* [DATASET RECORDS]
_ _ _ _
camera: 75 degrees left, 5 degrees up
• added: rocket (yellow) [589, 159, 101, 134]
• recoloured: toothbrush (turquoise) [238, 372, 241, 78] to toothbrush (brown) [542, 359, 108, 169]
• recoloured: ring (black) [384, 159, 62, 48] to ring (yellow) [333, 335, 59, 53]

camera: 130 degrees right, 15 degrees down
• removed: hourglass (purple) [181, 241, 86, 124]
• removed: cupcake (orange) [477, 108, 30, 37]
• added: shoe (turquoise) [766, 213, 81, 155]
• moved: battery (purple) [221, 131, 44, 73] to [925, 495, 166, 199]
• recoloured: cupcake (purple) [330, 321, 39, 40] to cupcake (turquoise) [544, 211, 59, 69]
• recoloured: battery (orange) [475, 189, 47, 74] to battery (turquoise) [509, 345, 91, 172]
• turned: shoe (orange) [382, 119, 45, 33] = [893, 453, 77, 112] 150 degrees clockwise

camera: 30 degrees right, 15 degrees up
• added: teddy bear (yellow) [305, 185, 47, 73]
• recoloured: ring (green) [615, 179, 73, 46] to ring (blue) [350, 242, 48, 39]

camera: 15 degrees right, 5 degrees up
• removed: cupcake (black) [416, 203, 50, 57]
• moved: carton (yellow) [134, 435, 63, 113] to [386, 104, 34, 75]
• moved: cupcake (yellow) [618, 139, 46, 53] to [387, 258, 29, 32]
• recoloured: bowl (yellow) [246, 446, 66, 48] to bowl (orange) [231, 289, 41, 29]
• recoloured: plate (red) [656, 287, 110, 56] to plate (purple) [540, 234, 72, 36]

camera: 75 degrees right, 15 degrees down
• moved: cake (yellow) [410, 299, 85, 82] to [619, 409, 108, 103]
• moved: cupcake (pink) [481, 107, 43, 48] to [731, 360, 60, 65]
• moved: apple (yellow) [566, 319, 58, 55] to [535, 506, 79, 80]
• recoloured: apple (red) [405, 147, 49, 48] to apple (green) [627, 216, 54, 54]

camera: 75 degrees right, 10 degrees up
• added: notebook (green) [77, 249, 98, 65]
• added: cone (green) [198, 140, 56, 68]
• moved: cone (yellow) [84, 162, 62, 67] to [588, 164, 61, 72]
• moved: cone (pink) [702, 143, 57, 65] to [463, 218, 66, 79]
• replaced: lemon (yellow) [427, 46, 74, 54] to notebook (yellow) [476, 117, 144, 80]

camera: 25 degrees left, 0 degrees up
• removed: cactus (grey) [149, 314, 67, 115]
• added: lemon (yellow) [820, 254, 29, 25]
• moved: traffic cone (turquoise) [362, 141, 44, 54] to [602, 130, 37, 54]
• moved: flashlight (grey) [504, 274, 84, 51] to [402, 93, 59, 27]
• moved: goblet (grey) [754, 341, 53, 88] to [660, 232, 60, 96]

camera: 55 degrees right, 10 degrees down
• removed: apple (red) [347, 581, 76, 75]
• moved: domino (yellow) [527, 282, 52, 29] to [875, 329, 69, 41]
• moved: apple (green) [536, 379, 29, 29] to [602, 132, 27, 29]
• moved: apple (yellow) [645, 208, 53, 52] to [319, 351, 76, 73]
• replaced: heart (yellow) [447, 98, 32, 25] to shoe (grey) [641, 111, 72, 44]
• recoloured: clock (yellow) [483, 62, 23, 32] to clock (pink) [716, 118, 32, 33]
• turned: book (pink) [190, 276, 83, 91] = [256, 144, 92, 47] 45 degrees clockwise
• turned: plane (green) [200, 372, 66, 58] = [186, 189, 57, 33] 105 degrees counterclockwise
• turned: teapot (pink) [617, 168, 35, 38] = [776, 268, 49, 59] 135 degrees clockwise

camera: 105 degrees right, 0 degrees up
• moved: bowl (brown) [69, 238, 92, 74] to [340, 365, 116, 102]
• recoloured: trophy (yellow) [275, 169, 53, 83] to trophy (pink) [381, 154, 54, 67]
_ _ _ _
* [EXERCISE AIM] Using the records above, select and copy every line that has the word "added".

* [RESULT FOR THIS EXERCISE]
• added: rocket (yellow) [589, 159, 101, 134]
• added: shoe (turquoise) [766, 213, 81, 155]
• added: teddy bear (yellow) [305, 185, 47, 73]
• added: notebook (green) [77, 249, 98, 65]
• added: cone (green) [198, 140, 56, 68]
• added: lemon (yellow) [820, 254, 29, 25]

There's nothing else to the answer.